**Exercise aim:** Nothing but the records, repeated word for word and free of pictures, belongs in the answer.

(Object change listings)
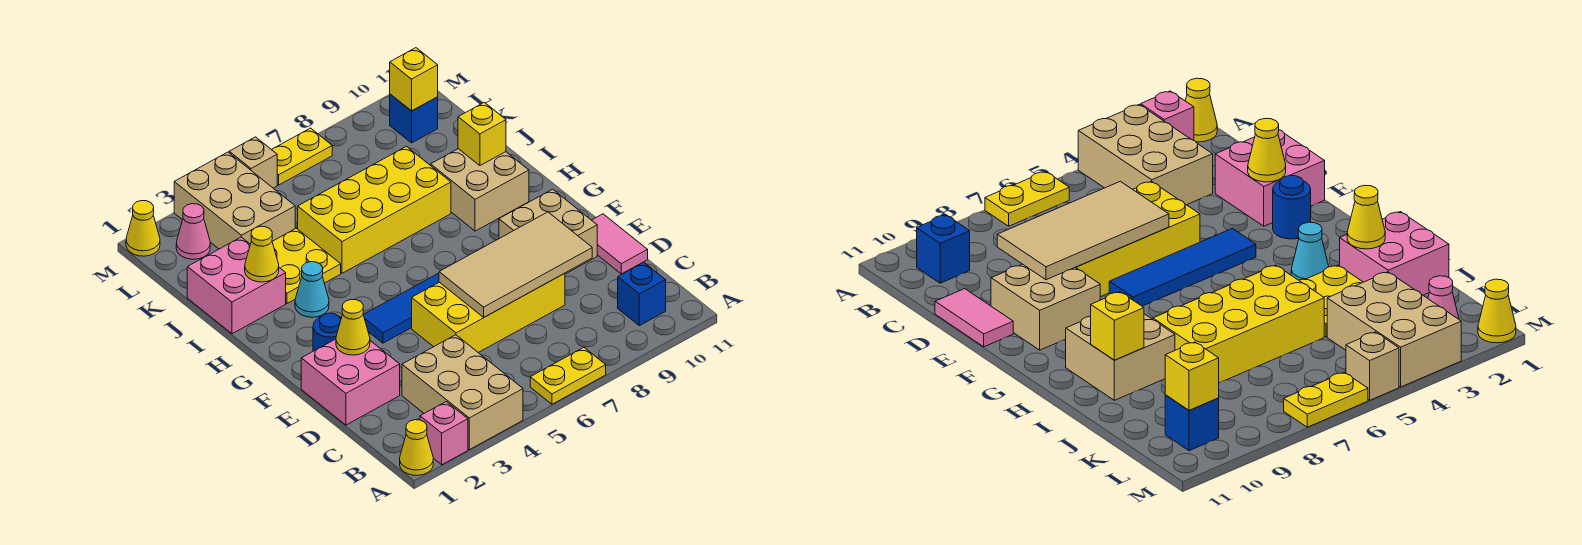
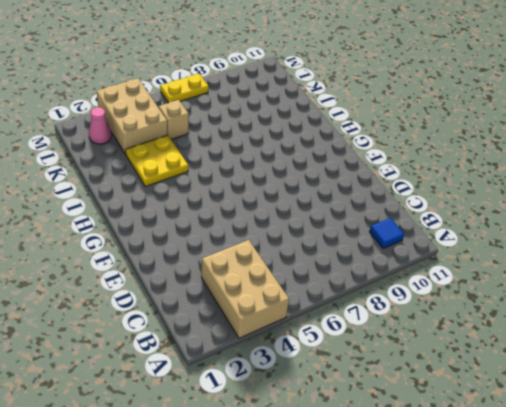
blue 1x1 tile [369,218,404,249] -> blue 1x1 brick [618,262,666,326]
tan 1x1 brick [159,100,189,139] -> tan 1x1 brick moved to [229,137,277,188]
none -> yellow 1x1 cone [400,420,433,475]
none -> pink 1x1 brick [420,402,468,465]
none -> yellow 1x2 plate [530,348,606,404]

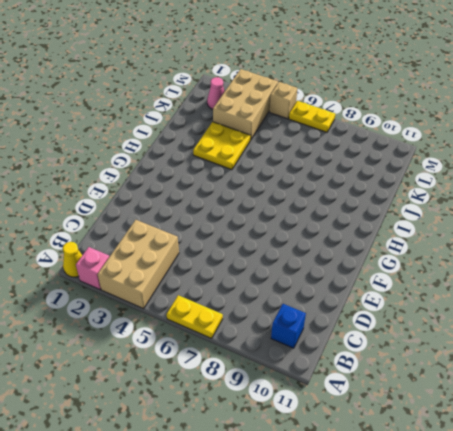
none -> pink 2x2 brick [301,339,400,425]
none -> yellow 2x4 brick [412,273,565,353]
none -> pink 1x2 tile [592,214,648,274]

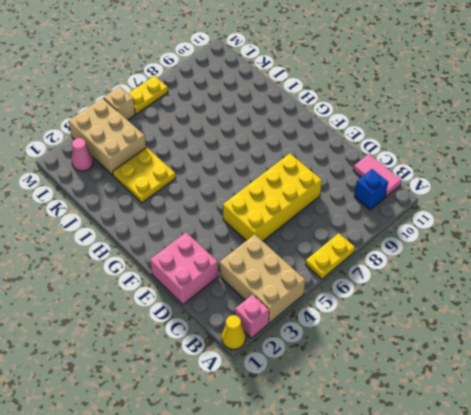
pink 1x2 tile [353,154,402,197] -> pink 1x2 tile moved to [592,214,648,274]
none -> tan 2x2 brick [499,189,597,274]
none -> blue 1x1 round brick [313,313,341,351]
none -> blue 1x4 tile [363,273,439,343]

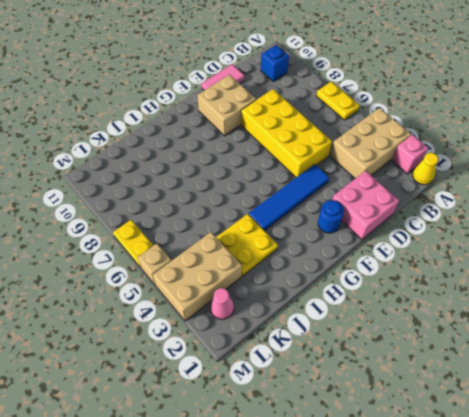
blue 1x4 tile [248,164,329,231] -> blue 1x4 tile turned to [363,273,439,343]
none -> cyan 1x1 cone [295,262,329,317]
none -> tan 2x2 brick [431,149,529,231]
none -> pink 2x2 brick [187,237,286,334]

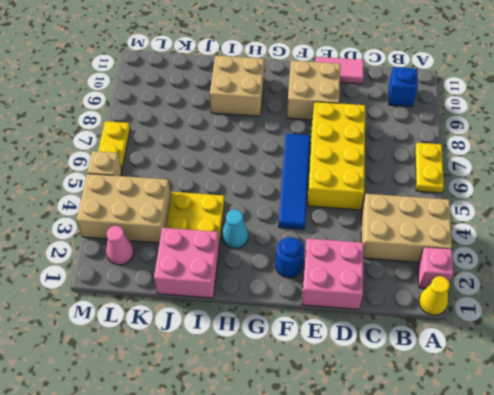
none -> yellow 2x4 brick [298,147,451,273]
none -> blue 1x1 brick [390,94,438,143]
none -> yellow 1x1 cone [126,201,160,256]

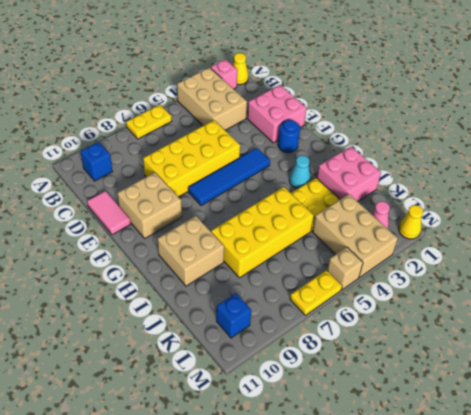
none -> tan 2x4 tile [439,212,592,318]
none -> yellow 1x1 cone [336,299,370,355]
none -> yellow 1x1 cone [245,226,279,282]

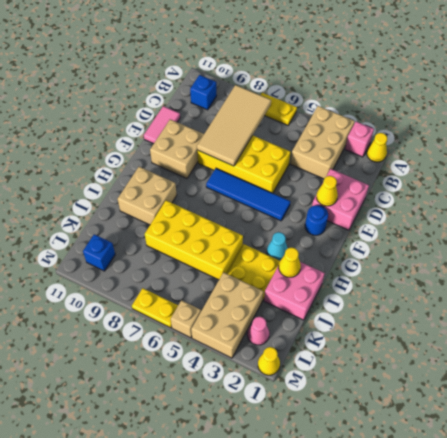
tan 2x4 tile [197,85,271,166] -> tan 2x4 tile turned to [439,212,592,318]
none -> yellow 1x1 brick [458,102,506,166]
none -> yellow 1x1 brick [390,48,438,111]

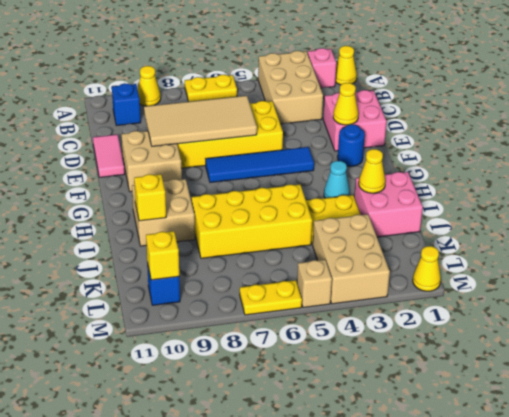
yellow 1x1 cone [138,66,161,106] -> none
none -> pink 1x1 cone [176,204,210,259]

**Response to this exercise:**
blue 1x1 tile [369,218,404,249] -> blue 1x1 brick [618,262,666,326]
tan 1x1 brick [159,100,189,139] -> tan 1x1 brick moved to [229,137,277,188]
none -> yellow 1x1 cone [400,420,433,475]
none -> pink 1x1 brick [420,402,468,465]
none -> yellow 1x2 plate [530,348,606,404]

none -> pink 2x2 brick [301,339,400,425]
none -> yellow 2x4 brick [412,273,565,353]
none -> pink 1x2 tile [592,214,648,274]

pink 1x2 tile [353,154,402,197] -> pink 1x2 tile moved to [592,214,648,274]
none -> tan 2x2 brick [499,189,597,274]
none -> blue 1x1 round brick [313,313,341,351]
none -> blue 1x4 tile [363,273,439,343]

blue 1x4 tile [248,164,329,231] -> blue 1x4 tile turned to [363,273,439,343]
none -> cyan 1x1 cone [295,262,329,317]
none -> tan 2x2 brick [431,149,529,231]
none -> pink 2x2 brick [187,237,286,334]

none -> yellow 2x4 brick [298,147,451,273]
none -> blue 1x1 brick [390,94,438,143]
none -> yellow 1x1 cone [126,201,160,256]

none -> tan 2x4 tile [439,212,592,318]
none -> yellow 1x1 cone [336,299,370,355]
none -> yellow 1x1 cone [245,226,279,282]

tan 2x4 tile [197,85,271,166] -> tan 2x4 tile turned to [439,212,592,318]
none -> yellow 1x1 brick [458,102,506,166]
none -> yellow 1x1 brick [390,48,438,111]

yellow 1x1 cone [138,66,161,106] -> none
none -> pink 1x1 cone [176,204,210,259]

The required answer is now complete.